TO DO: Count how many lines of the items below contain the string "behind". Reply with that number alone.

RECORD EXCERPTS:
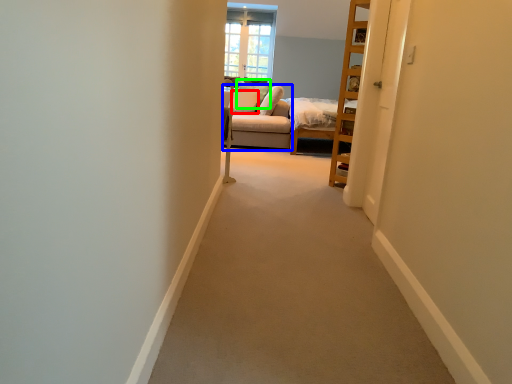
Question: Which is nearer to the pillow (highlighted by a red box)? couch (highlighted by a blue box) or pillow (highlighted by a green box).

Choices:
 (A) couch
 (B) pillow

Answer: (B)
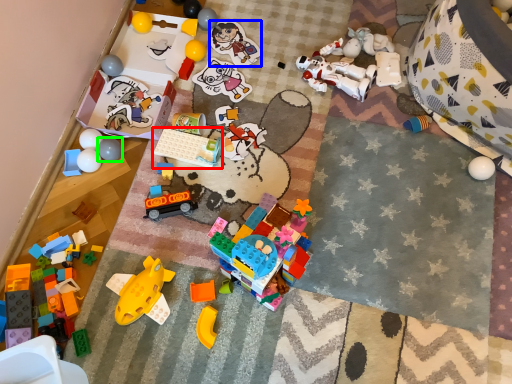
Question: Estimate the real-world distances between objects in this image. Which object is closer to toy (highlighted by a red box), toy (highlighted by a blue box) or toy (highlighted by a green box)?

Choices:
 (A) toy
 (B) toy

Answer: (B)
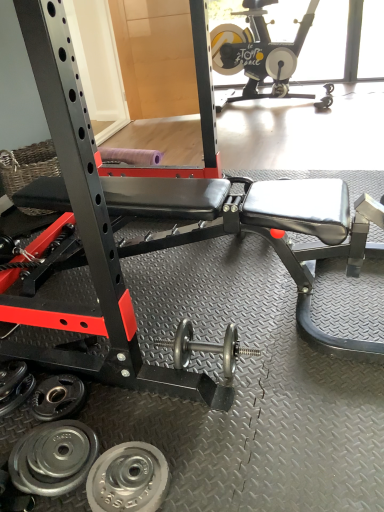
Where is `black matte stationary bike at upper right`? The image size is (384, 512). black matte stationary bike at upper right is located at coordinates tap(258, 52).

The width and height of the screenshot is (384, 512). What do you see at coordinates (258, 52) in the screenshot? I see `black matte stationary bike at upper right` at bounding box center [258, 52].

The width and height of the screenshot is (384, 512). Describe the element at coordinates (53, 458) in the screenshot. I see `silver metallic weight plate at lower left, which ranks as the second wheel in front-to-back order` at that location.

Image resolution: width=384 pixels, height=512 pixels. What are the coordinates of `silver metallic weight plate at lower left, which ranks as the first wheel in front-to-back order` in the screenshot? It's located at (128, 479).

How much space does silver metallic weight plate at lower left, arranged as the 3th wheel when viewed from the front, occupy vertically?

It is 1.63 inches.

Locate an element on the screen. The width and height of the screenshot is (384, 512). black matte stationary bike at upper right is located at coordinates (258, 52).

The width and height of the screenshot is (384, 512). Identify the location of wheel that is the 2nd one when counting downward from the black matte stationary bike at upper right (from the image's perspective). (53, 458).

Does point (217, 109) come behind point (87, 456)?

Yes, it is.

Could you measure the distance between black matte stationary bike at upper right and silver metallic weight plate at lower left, which ranks as the second wheel in back-to-front order?

12.09 feet.

Is black matte stationary bike at upper right oriented away from silver metallic weight plate at lower left, which ranks as the second wheel in front-to-back order?

black matte stationary bike at upper right does not have its back to silver metallic weight plate at lower left, which ranks as the second wheel in front-to-back order.

Which is less distant, (179, 360) or (139, 488)?

The point (139, 488) is in front.

Who is taller, polished silver dumbbell at center or silver metallic weight plate at lower left, which ranks as the first wheel in front-to-back order?

polished silver dumbbell at center.

How many degrees apart are the facing directions of polished silver dumbbell at center and silver metallic weight plate at lower left, the third wheel positioned from the back?

There is a 3.81-degree angle between the facing directions of polished silver dumbbell at center and silver metallic weight plate at lower left, the third wheel positioned from the back.

Is the position of polished silver dumbbell at center more distant than that of silver metallic weight plate at lower left, the third wheel positioned from the back?

Yes, the depth of polished silver dumbbell at center is greater than that of silver metallic weight plate at lower left, the third wheel positioned from the back.

Is the surface of silver metallic weight plate at lower left, which ranks as the second wheel in front-to-back order, in direct contact with black matte stationary bike at upper right?

silver metallic weight plate at lower left, which ranks as the second wheel in front-to-back order, and black matte stationary bike at upper right are clearly separated.

Considering the positions of point (91, 447) and point (258, 28), is point (91, 447) closer or farther from the camera than point (258, 28)?

Clearly, point (91, 447) is closer to the camera than point (258, 28).

From the image's perspective, is silver metallic weight plate at lower left, which ranks as the second wheel in back-to-front order, below black matte stationary bike at upper right?

Indeed, from the image's perspective, silver metallic weight plate at lower left, which ranks as the second wheel in back-to-front order, is shown beneath black matte stationary bike at upper right.

Can you confirm if black matte stationary bike at upper right is positioned to the left of silver metallic weight plate at lower left, which ranks as the first wheel in front-to-back order?

No.

From the image's perspective, does black matte stationary bike at upper right appear lower than silver metallic weight plate at lower left, the third wheel positioned from the back?

No, from the image's perspective, black matte stationary bike at upper right is not below silver metallic weight plate at lower left, the third wheel positioned from the back.

Considering the relative sizes of black matte stationary bike at upper right and silver metallic weight plate at lower left, which ranks as the first wheel in front-to-back order, in the image provided, is black matte stationary bike at upper right smaller than silver metallic weight plate at lower left, which ranks as the first wheel in front-to-back order,?

No, black matte stationary bike at upper right is not smaller than silver metallic weight plate at lower left, which ranks as the first wheel in front-to-back order.

From a real-world perspective, which object stands above the other?

From a 3D spatial view, black matte stationary bike at upper right is above.

Is point (234, 67) behind point (69, 391)?

That is True.

From a real-world perspective, is black matte stationary bike at upper right below silver metallic weight plate at lower left, arranged as the 3th wheel when viewed from the front?

No.

Is black matte stationary bike at upper right far from silver metallic weight plate at lower left, which ranks as the 1th wheel in back-to-front order?

That's right, there is a large distance between black matte stationary bike at upper right and silver metallic weight plate at lower left, which ranks as the 1th wheel in back-to-front order.

How many degrees apart are the facing directions of black matte stationary bike at upper right and silver metallic weight plate at lower left, which ranks as the 1th wheel in back-to-front order?

The angular difference between black matte stationary bike at upper right and silver metallic weight plate at lower left, which ranks as the 1th wheel in back-to-front order, is 84.4 degrees.

Consider the image. Does silver metallic weight plate at lower left, which ranks as the 1th wheel in back-to-front order, appear on the right side of black matte stationary bike at upper right?

No.

From the picture: Looking at their sizes, would you say silver metallic weight plate at lower left, arranged as the 3th wheel when viewed from the front, is wider or thinner than black matte stationary bike at upper right?

In the image, silver metallic weight plate at lower left, arranged as the 3th wheel when viewed from the front, appears to be more narrow than black matte stationary bike at upper right.

In the scene shown: Is silver metallic weight plate at lower left, which ranks as the 1th wheel in back-to-front order, positioned far away from black matte stationary bike at upper right?

Yes, silver metallic weight plate at lower left, which ranks as the 1th wheel in back-to-front order, and black matte stationary bike at upper right are quite far apart.

Is black matte stationary bike at upper right at the back of silver metallic weight plate at lower left, arranged as the 3th wheel when viewed from the front?

silver metallic weight plate at lower left, arranged as the 3th wheel when viewed from the front, is not turned away from black matte stationary bike at upper right.

From the image's perspective, is silver metallic weight plate at lower left, the third wheel positioned from the back, located above or below polished silver dumbbell at center?

From the image's perspective, silver metallic weight plate at lower left, the third wheel positioned from the back, appears below polished silver dumbbell at center.

Does silver metallic weight plate at lower left, which ranks as the first wheel in front-to-back order, turn towards polished silver dumbbell at center?

No, silver metallic weight plate at lower left, which ranks as the first wheel in front-to-back order, is not aimed at polished silver dumbbell at center.

Between silver metallic weight plate at lower left, which ranks as the first wheel in front-to-back order, and polished silver dumbbell at center, which one appears on the right side from the viewer's perspective?

From the viewer's perspective, polished silver dumbbell at center appears more on the right side.

Does silver metallic weight plate at lower left, which ranks as the first wheel in front-to-back order, have a larger size compared to polished silver dumbbell at center?

No, silver metallic weight plate at lower left, which ranks as the first wheel in front-to-back order, is not bigger than polished silver dumbbell at center.

Where is `sport equipment that appears above the silver metallic weight plate at lower left, which ranks as the second wheel in front-to-back order (from the image's perspective)`? The height and width of the screenshot is (512, 384). sport equipment that appears above the silver metallic weight plate at lower left, which ranks as the second wheel in front-to-back order (from the image's perspective) is located at coordinates (258, 52).

The height and width of the screenshot is (512, 384). What are the coordinates of `dumbbell behind the silver metallic weight plate at lower left, the third wheel positioned from the back` in the screenshot? It's located at (206, 347).

Looking at the image, which one is located further to silver metallic weight plate at lower left, which ranks as the 1th wheel in back-to-front order, black matte stationary bike at upper right or silver metallic weight plate at lower left, which ranks as the second wheel in front-to-back order?

black matte stationary bike at upper right is positioned further to the anchor silver metallic weight plate at lower left, which ranks as the 1th wheel in back-to-front order.

Considering their positions, is silver metallic weight plate at lower left, the third wheel positioned from the back, positioned closer to silver metallic weight plate at lower left, arranged as the 3th wheel when viewed from the front, than polished silver dumbbell at center?

Among the two, silver metallic weight plate at lower left, the third wheel positioned from the back, is located nearer to silver metallic weight plate at lower left, arranged as the 3th wheel when viewed from the front.

Based on their spatial positions, is polished silver dumbbell at center or silver metallic weight plate at lower left, which ranks as the first wheel in front-to-back order, closer to silver metallic weight plate at lower left, which ranks as the second wheel in back-to-front order?

silver metallic weight plate at lower left, which ranks as the first wheel in front-to-back order, is positioned closer to the anchor silver metallic weight plate at lower left, which ranks as the second wheel in back-to-front order.

Based on their spatial positions, is polished silver dumbbell at center or black matte stationary bike at upper right further from silver metallic weight plate at lower left, the third wheel positioned from the back?

black matte stationary bike at upper right.

Looking at the image, which one is located closer to silver metallic weight plate at lower left, the third wheel positioned from the back, black matte stationary bike at upper right or polished silver dumbbell at center?

The object closer to silver metallic weight plate at lower left, the third wheel positioned from the back, is polished silver dumbbell at center.

Looking at the image, which one is located further to silver metallic weight plate at lower left, which ranks as the second wheel in back-to-front order, black matte stationary bike at upper right or polished silver dumbbell at center?

black matte stationary bike at upper right.

From the image, which object appears to be farther from black matte stationary bike at upper right, silver metallic weight plate at lower left, arranged as the 3th wheel when viewed from the front, or silver metallic weight plate at lower left, the third wheel positioned from the back?

silver metallic weight plate at lower left, the third wheel positioned from the back, lies further to black matte stationary bike at upper right than the other object.

Consider the image. Considering their positions, is silver metallic weight plate at lower left, which ranks as the second wheel in front-to-back order, positioned closer to silver metallic weight plate at lower left, which ranks as the 1th wheel in back-to-front order, than polished silver dumbbell at center?

silver metallic weight plate at lower left, which ranks as the second wheel in front-to-back order, is closer to silver metallic weight plate at lower left, which ranks as the 1th wheel in back-to-front order.

At what (x,y) coordinates should I click in order to perform the action: click on dumbbell that lies between black matte stationary bike at upper right and silver metallic weight plate at lower left, which ranks as the 1th wheel in back-to-front order, from top to bottom. Please return your answer as a coordinate pair (x, y). The image size is (384, 512). Looking at the image, I should click on (206, 347).

Locate an element on the screen. This screenshot has width=384, height=512. wheel between silver metallic weight plate at lower left, which ranks as the second wheel in back-to-front order, and polished silver dumbbell at center is located at coordinates [x=128, y=479].

At what (x,y) coordinates should I click in order to perform the action: click on dumbbell between black matte stationary bike at upper right and silver metallic weight plate at lower left, which ranks as the second wheel in back-to-front order, in the vertical direction. Please return your answer as a coordinate pair (x, y). This screenshot has height=512, width=384. Looking at the image, I should click on coord(206,347).

I want to click on wheel between black matte stationary bike at upper right and silver metallic weight plate at lower left, which ranks as the second wheel in back-to-front order, in the up-down direction, so click(x=58, y=397).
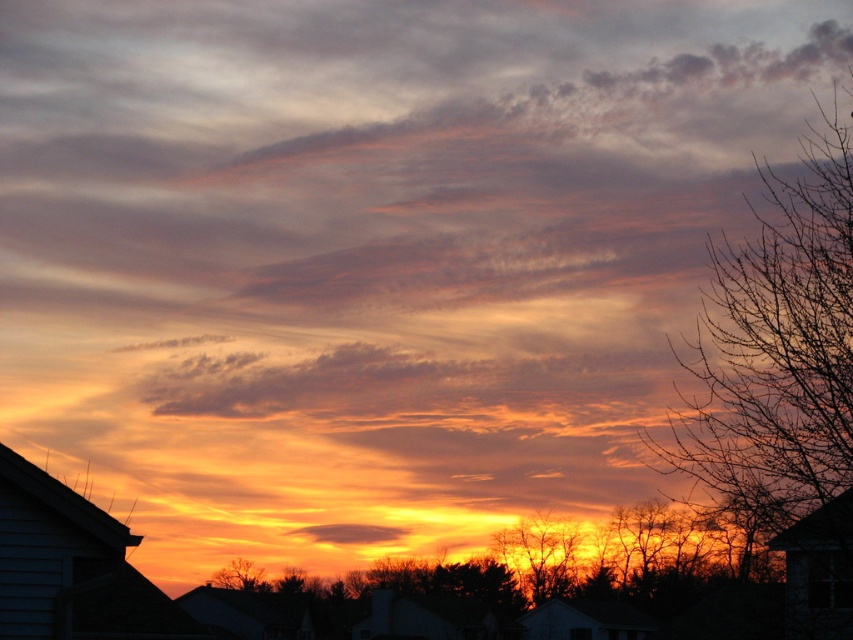
Question: Estimate the real-world distances between objects in this image. Which object is closer to the orange-brown textured tree at center?

Choices:
 (A) silvery branches at upper right
 (B) brown textured tree at lower center

Answer: (A)

Question: Is silvery branches at upper right positioned in front of matte orange cloud at center?

Choices:
 (A) yes
 (B) no

Answer: (A)

Question: Which object is the closest to the orange-brown textured tree at center?

Choices:
 (A) silvery branches at upper right
 (B) brown textured tree at lower center
 (C) matte orange cloud at center

Answer: (A)

Question: Which is nearer to the brown textured tree at lower center?

Choices:
 (A) silvery branches at upper right
 (B) orange-brown textured tree at center

Answer: (B)

Question: Is orange-brown textured tree at center to the left of brown textured tree at lower center from the viewer's perspective?

Choices:
 (A) yes
 (B) no

Answer: (B)

Question: Is orange-brown textured tree at center further to camera compared to brown textured tree at lower center?

Choices:
 (A) no
 (B) yes

Answer: (A)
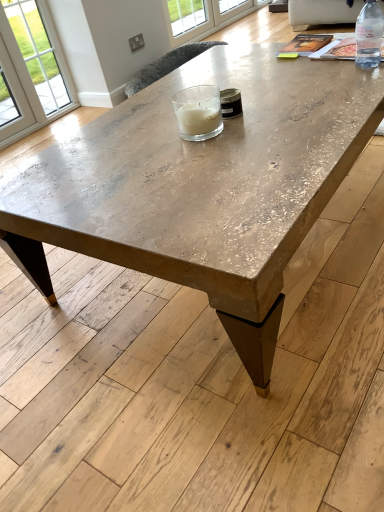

ANSWER: 3